■ Problem statement
In the listing below, find the line that contains "rotate: yellow carrot" and the line that contains "camera: 10 degrees left, 5 degrees up". Quote both and every line between them, exactly, and nothing more.

■ Material for this exercise
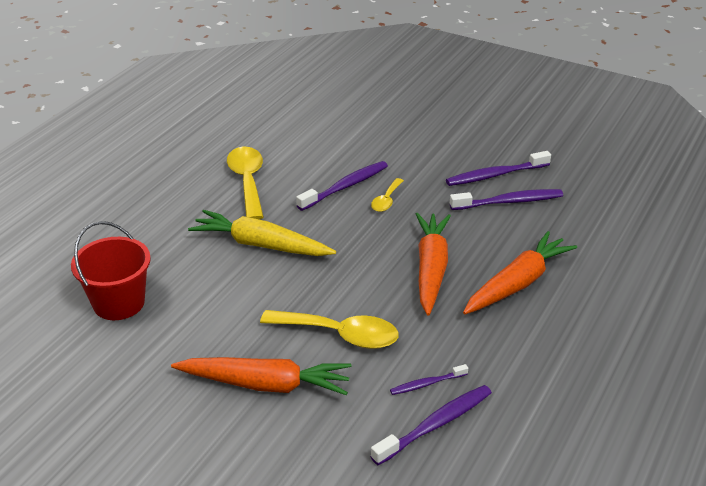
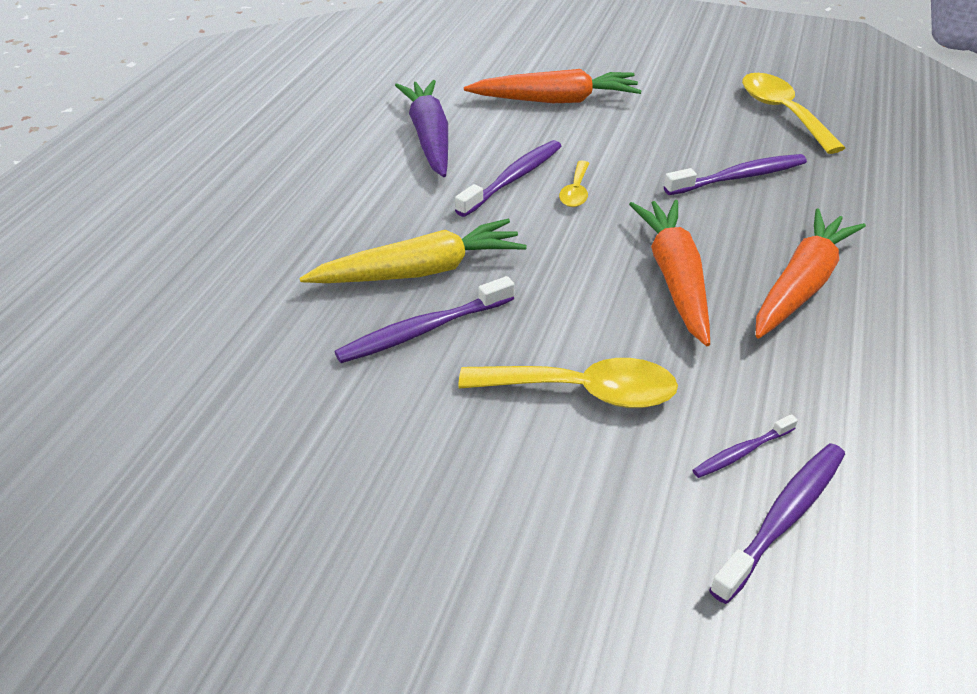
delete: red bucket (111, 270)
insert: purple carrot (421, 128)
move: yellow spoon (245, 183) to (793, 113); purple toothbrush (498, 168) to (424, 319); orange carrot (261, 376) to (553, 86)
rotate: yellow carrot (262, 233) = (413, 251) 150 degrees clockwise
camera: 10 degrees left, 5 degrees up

---

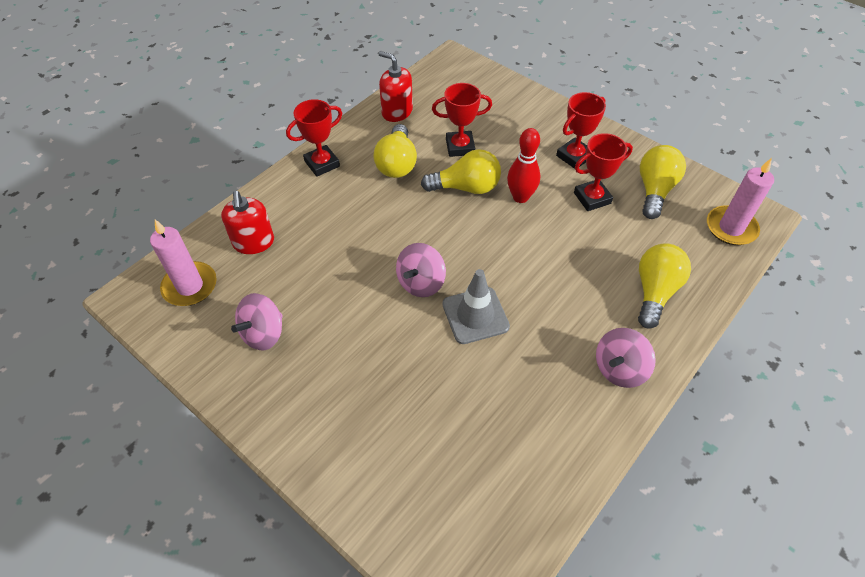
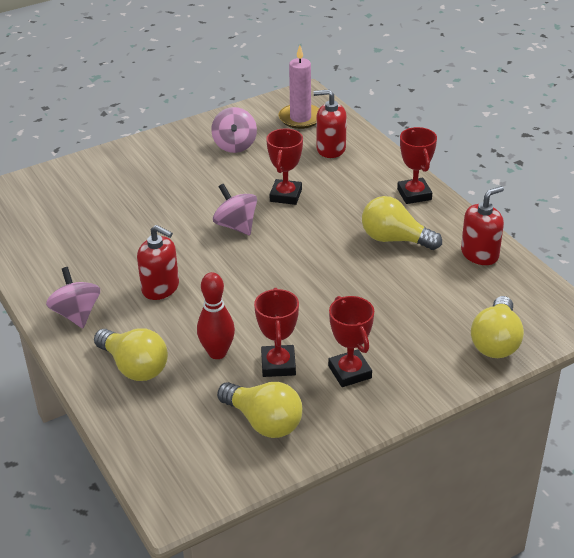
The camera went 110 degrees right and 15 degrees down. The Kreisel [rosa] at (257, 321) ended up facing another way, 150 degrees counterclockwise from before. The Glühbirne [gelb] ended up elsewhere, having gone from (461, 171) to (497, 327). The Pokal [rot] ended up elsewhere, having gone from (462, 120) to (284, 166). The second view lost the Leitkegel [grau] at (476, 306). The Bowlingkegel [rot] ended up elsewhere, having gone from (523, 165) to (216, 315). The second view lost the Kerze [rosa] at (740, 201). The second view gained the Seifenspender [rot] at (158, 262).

■ Completed exercise
rotate: yellow carrot (262, 233) = (413, 251) 150 degrees clockwise
camera: 10 degrees left, 5 degrees up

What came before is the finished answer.